Exercise description:
Render the material below as a JSON list of strings, one string per line, covering everything from its start down to and including the line containing "You are an artist". Omit blank lines and leave the pictures out.

═══ Data for analysis

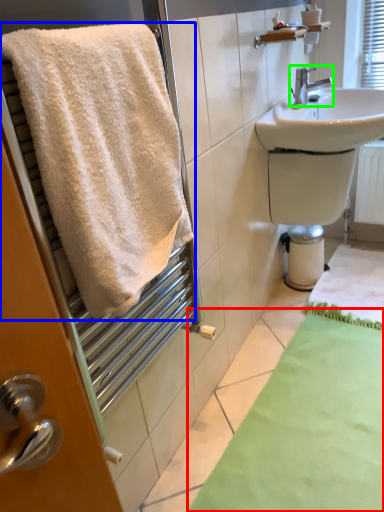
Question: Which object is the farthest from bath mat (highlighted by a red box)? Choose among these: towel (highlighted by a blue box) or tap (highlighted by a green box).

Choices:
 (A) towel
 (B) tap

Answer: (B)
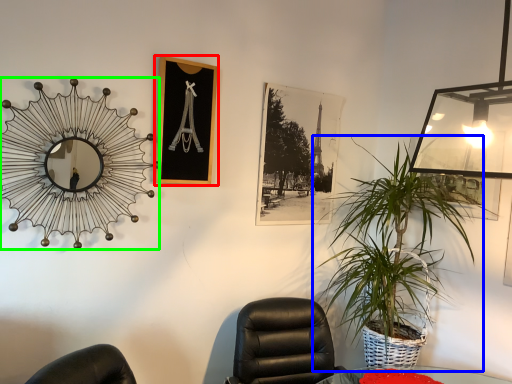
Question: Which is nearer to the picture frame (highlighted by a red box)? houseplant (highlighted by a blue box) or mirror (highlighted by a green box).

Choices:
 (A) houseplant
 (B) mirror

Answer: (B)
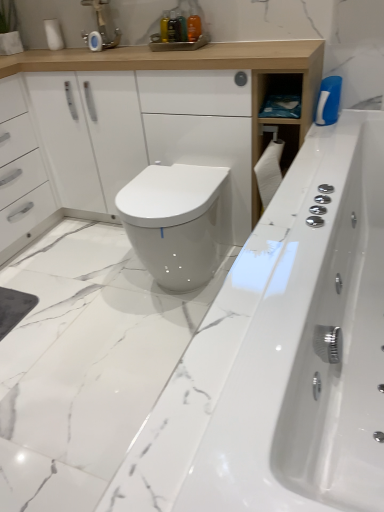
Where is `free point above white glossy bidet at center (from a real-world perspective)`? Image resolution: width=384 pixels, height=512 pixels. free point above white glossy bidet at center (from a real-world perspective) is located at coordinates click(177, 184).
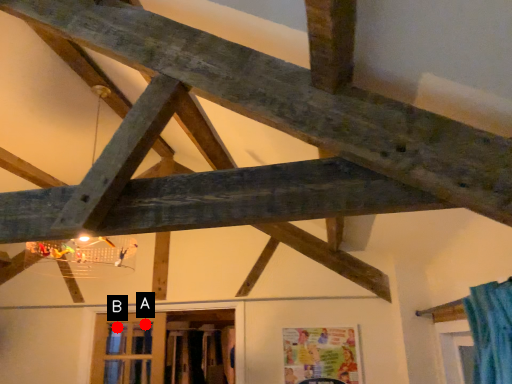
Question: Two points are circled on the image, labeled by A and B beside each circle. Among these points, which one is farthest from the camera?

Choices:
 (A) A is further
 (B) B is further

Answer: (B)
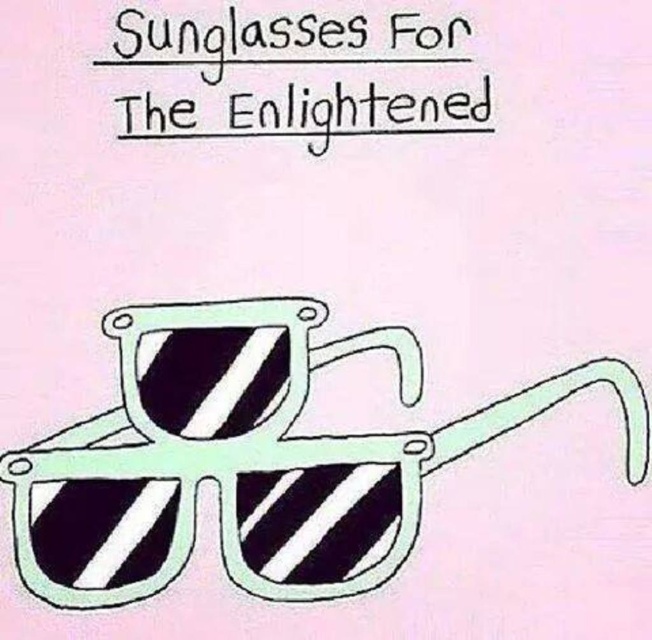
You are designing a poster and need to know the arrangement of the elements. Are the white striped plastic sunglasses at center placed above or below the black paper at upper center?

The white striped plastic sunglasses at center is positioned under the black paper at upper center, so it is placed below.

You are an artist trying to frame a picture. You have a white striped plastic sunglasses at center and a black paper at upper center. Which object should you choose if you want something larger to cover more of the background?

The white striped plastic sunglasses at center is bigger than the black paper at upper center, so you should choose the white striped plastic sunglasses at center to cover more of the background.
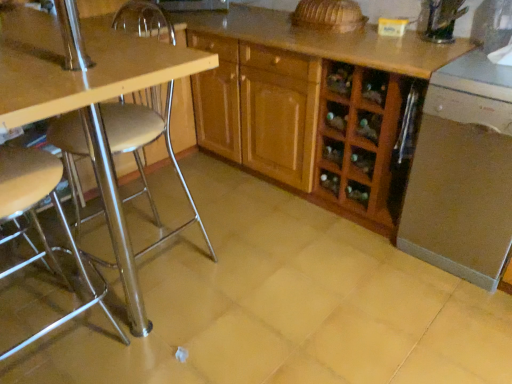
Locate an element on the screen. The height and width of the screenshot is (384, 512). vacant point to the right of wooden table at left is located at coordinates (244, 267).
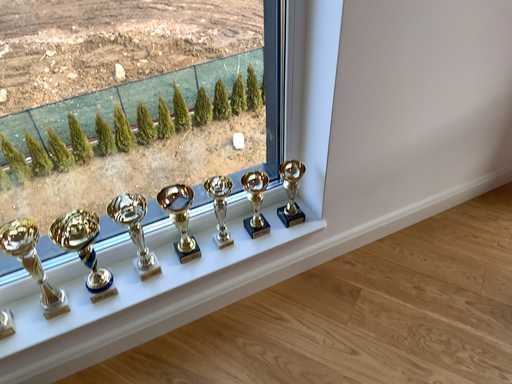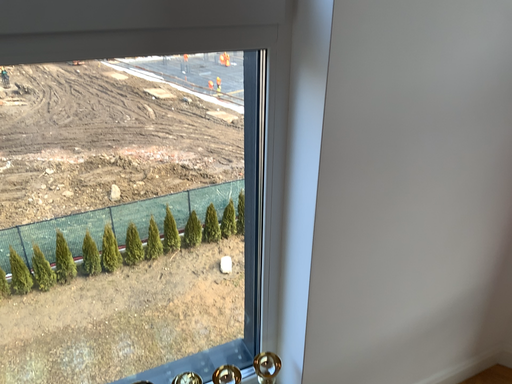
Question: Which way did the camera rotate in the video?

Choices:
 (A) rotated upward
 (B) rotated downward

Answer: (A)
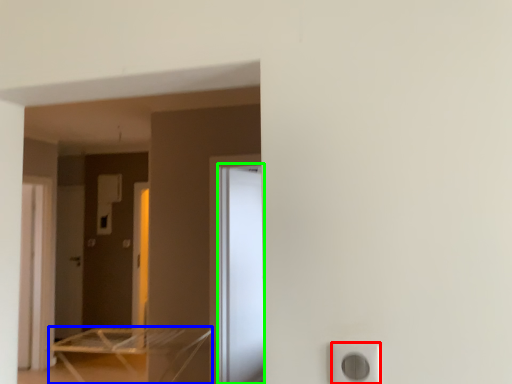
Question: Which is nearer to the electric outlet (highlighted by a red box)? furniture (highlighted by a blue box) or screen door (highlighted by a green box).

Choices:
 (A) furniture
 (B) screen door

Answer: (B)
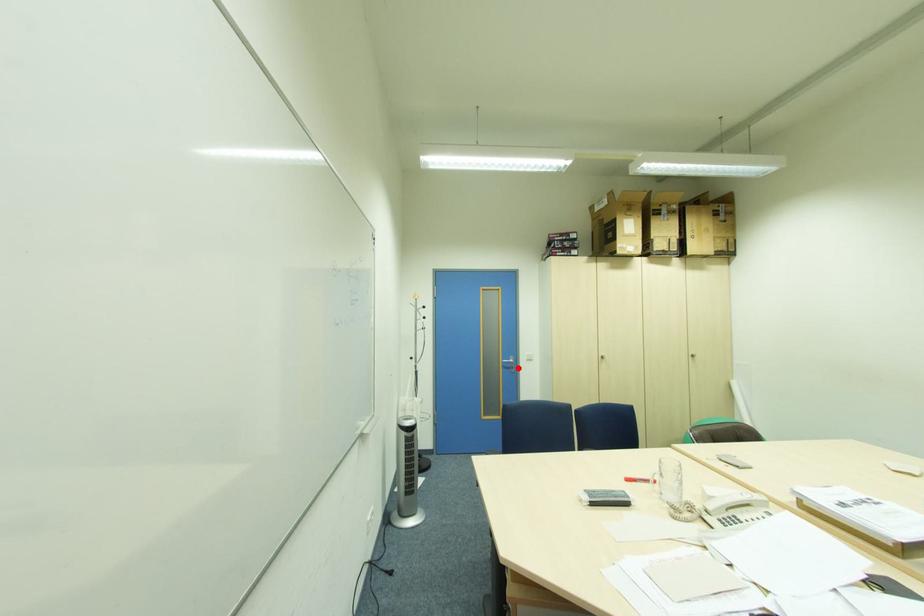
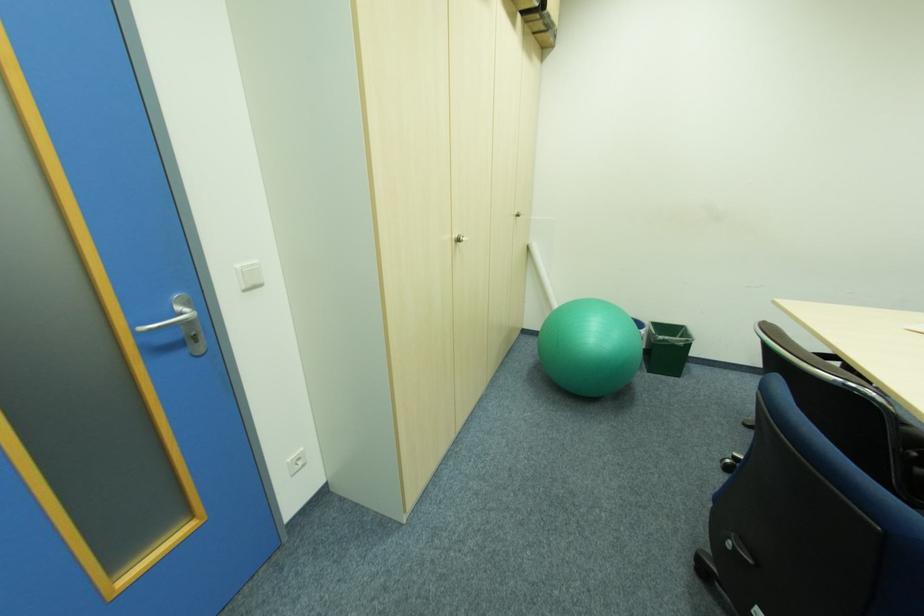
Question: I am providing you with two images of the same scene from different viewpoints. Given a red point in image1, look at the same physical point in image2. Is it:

══════

Written response:
[
  "Question: Which object is the farthest from bath mat (highlighted by a red box)? Choose among these: towel (highlighted by a blue box) or tap (highlighted by a green box).",
  "Choices:",
  " (A) towel",
  " (B) tap",
  "Answer: (B)",
  "Question: Which is nearer to the picture frame (highlighted by a red box)? houseplant (highlighted by a blue box) or mirror (highlighted by a green box).",
  "Choices:",
  " (A) houseplant",
  " (B) mirror",
  "Answer: (B)",
  "Where is `free point above white glossy bidet at center (from a real-world perspective)`? Image resolution: width=384 pixels, height=512 pixels. free point above white glossy bidet at center (from a real-world perspective) is located at coordinates click(177, 184).",
  "Question: Two points are circled on the image, labeled by A and B beside each circle. Among these points, which one is farthest from the camera?",
  "Choices:",
  " (A) A is further",
  " (B) B is further",
  "Answer: (B)",
  "You are designing a poster and need to know the arrangement of the elements. Are the white striped plastic sunglasses at center placed above or below the black paper at upper center?",
  "The white striped plastic sunglasses at center is positioned under the black paper at upper center, so it is placed below.",
  "You are an artist trying to frame a picture. You have a white striped plastic sunglasses at center and a black paper at upper center. Which object should you choose if you want something larger to cover more of the background?"
]